## About this exercise
Only lines that contain the word "turquoise" are to be returned from the data below.

Listed entries Start Marker

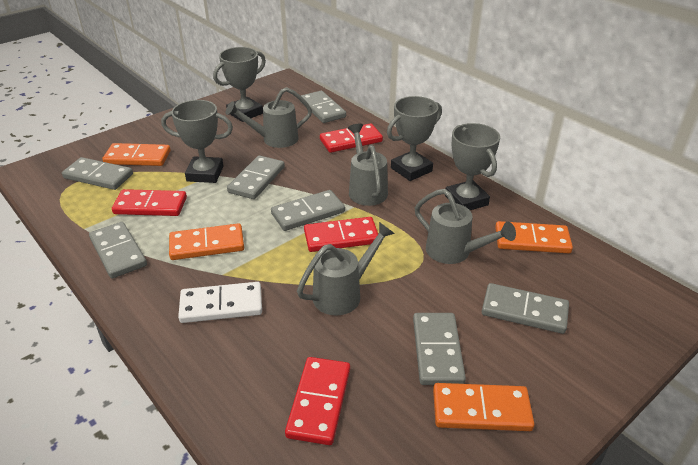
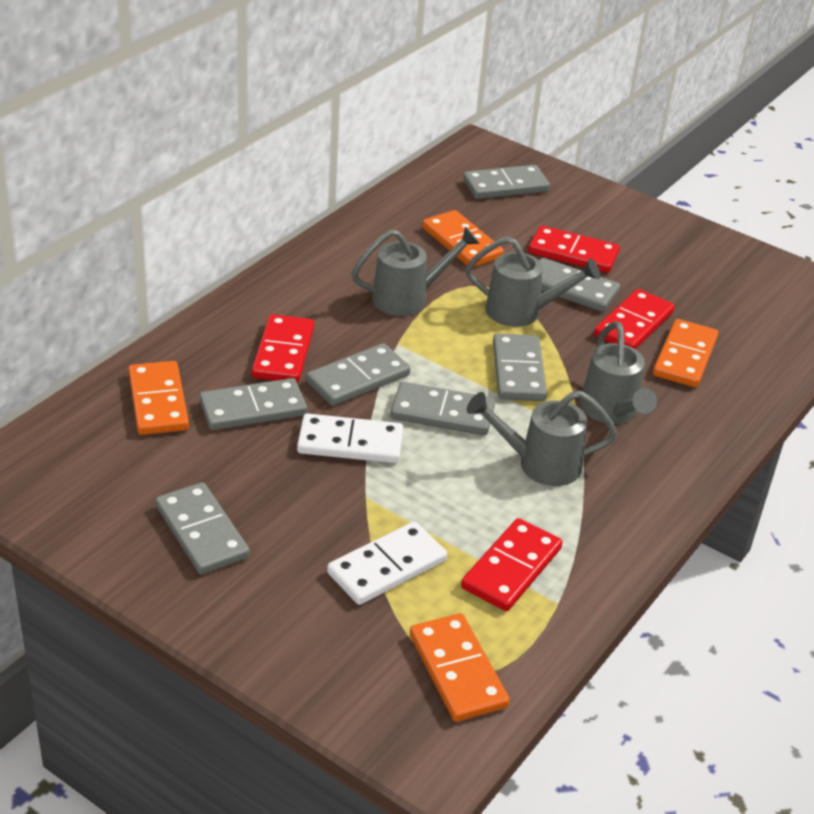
grey trophy: 4 -> 0
white domino: 1 -> 2

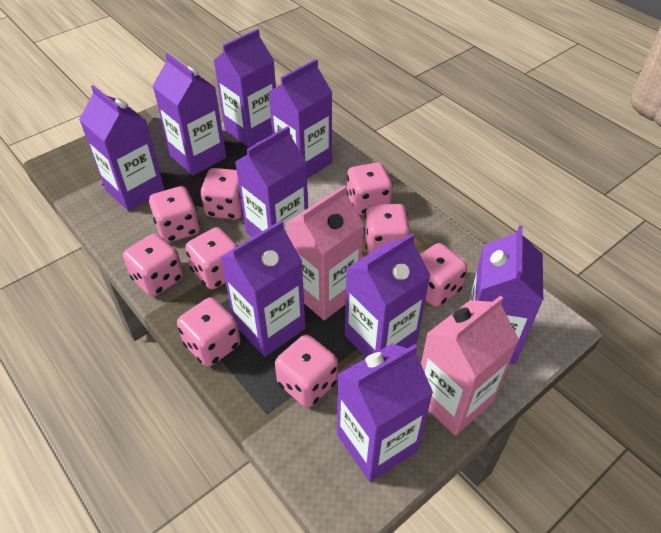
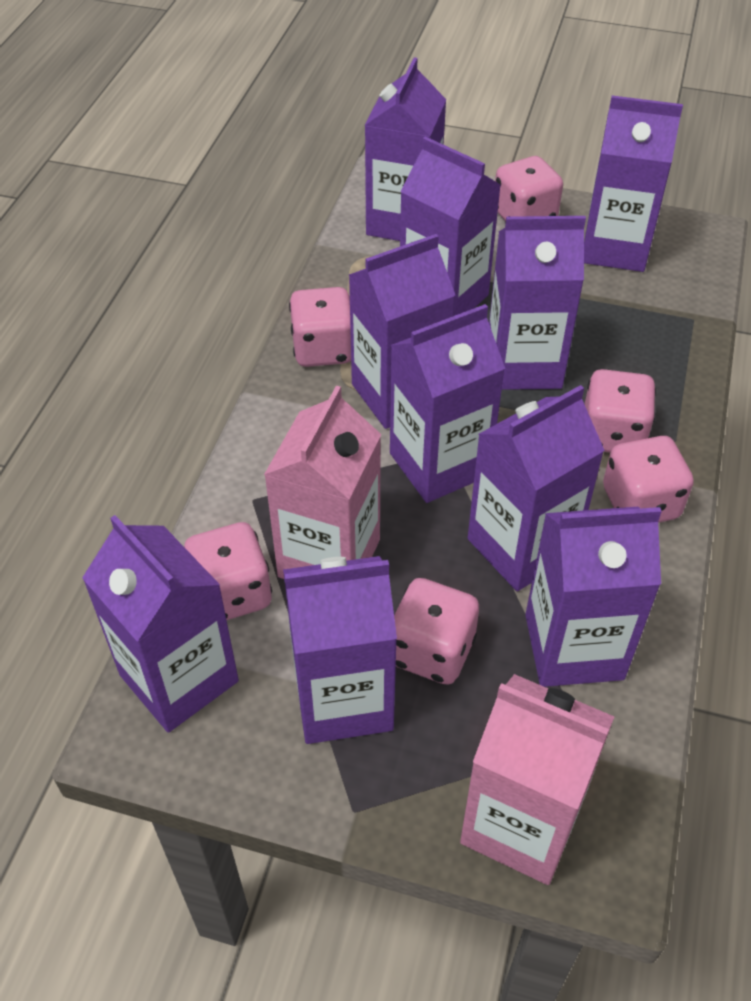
pink dice: 9 -> 6
purple carton: 9 -> 10

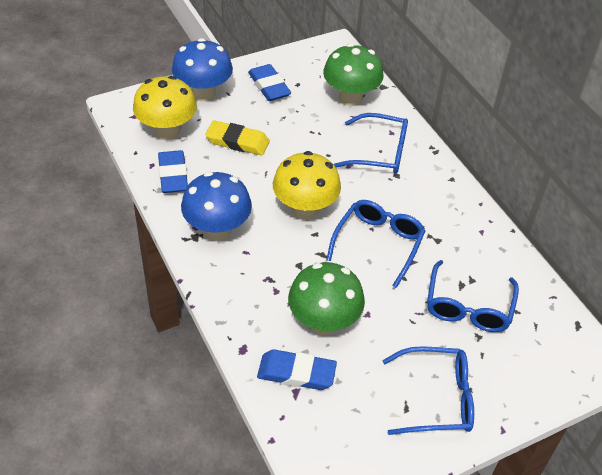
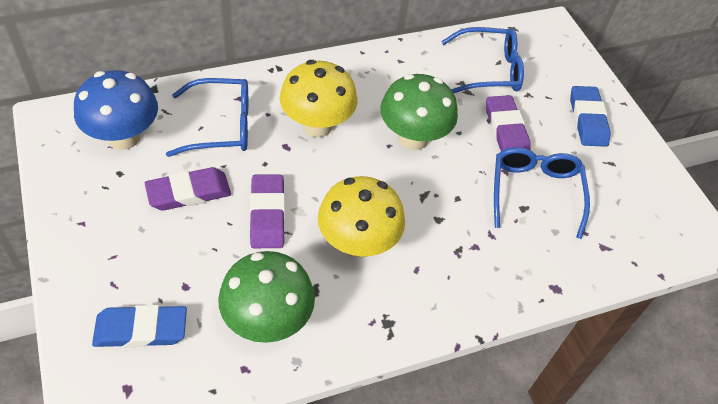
blue eraser: 3 -> 2
blue glasses: 4 -> 3
blue mushroom: 2 -> 1
purple eraser: 0 -> 3
yellow eraser: 1 -> 0

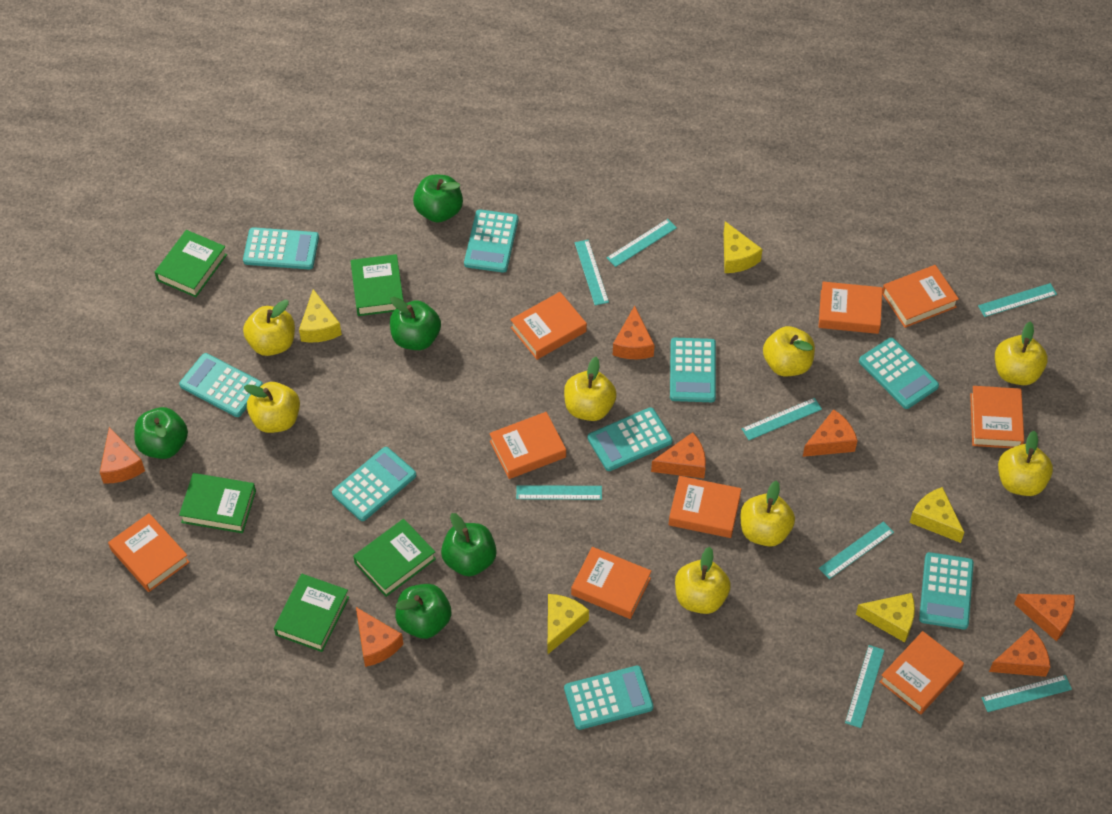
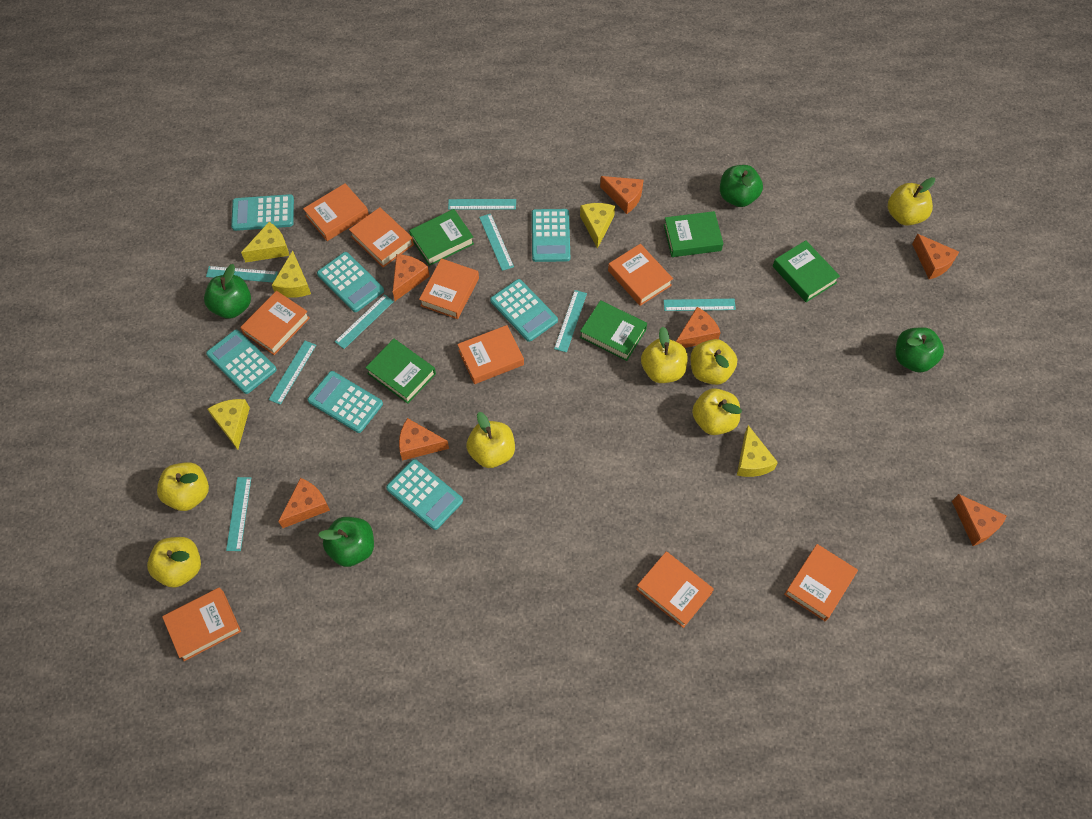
green apple: 5 -> 4
turquoise calculator: 9 -> 7
yellow apple: 8 -> 7

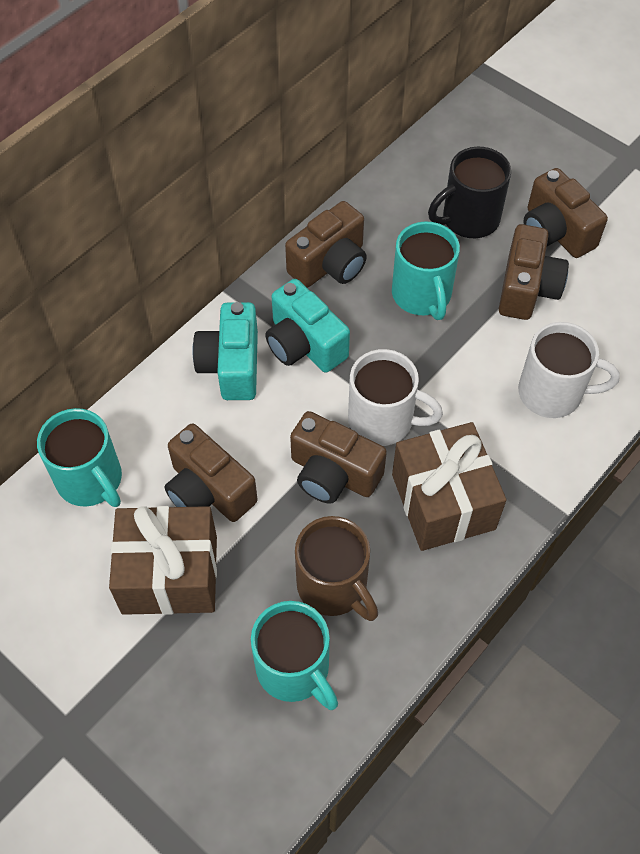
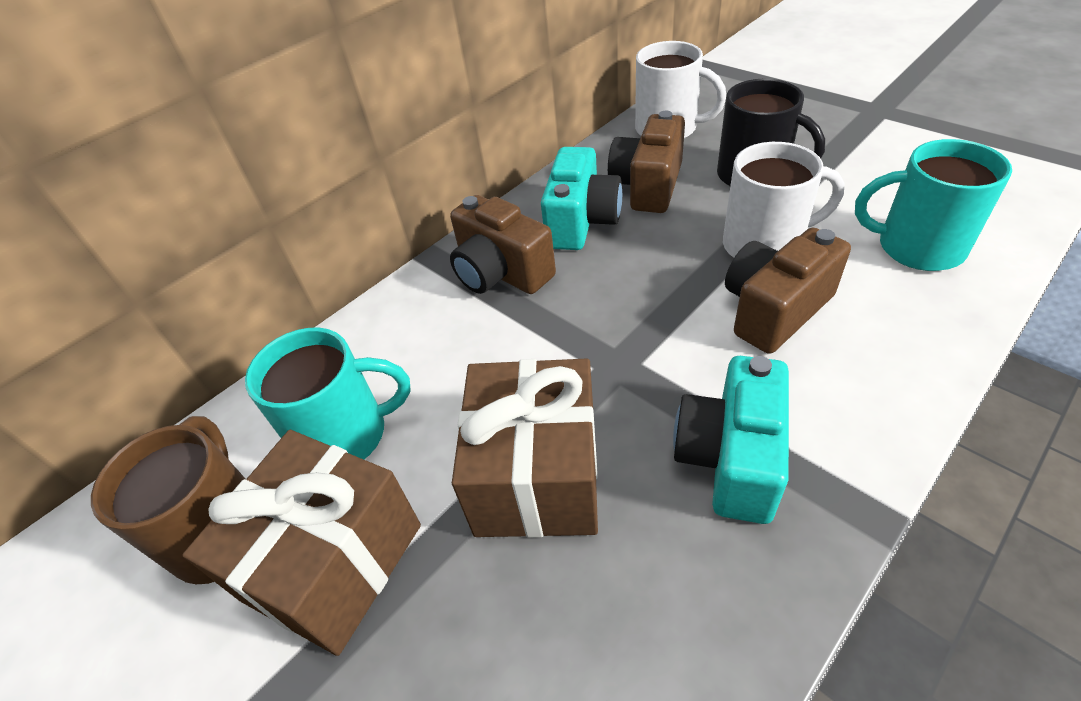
brown camera: 5 -> 3
turquoise mug: 3 -> 2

Listed entries End Marker

## Response to this task
turquoise calculator: 9 -> 7
turquoise mug: 3 -> 2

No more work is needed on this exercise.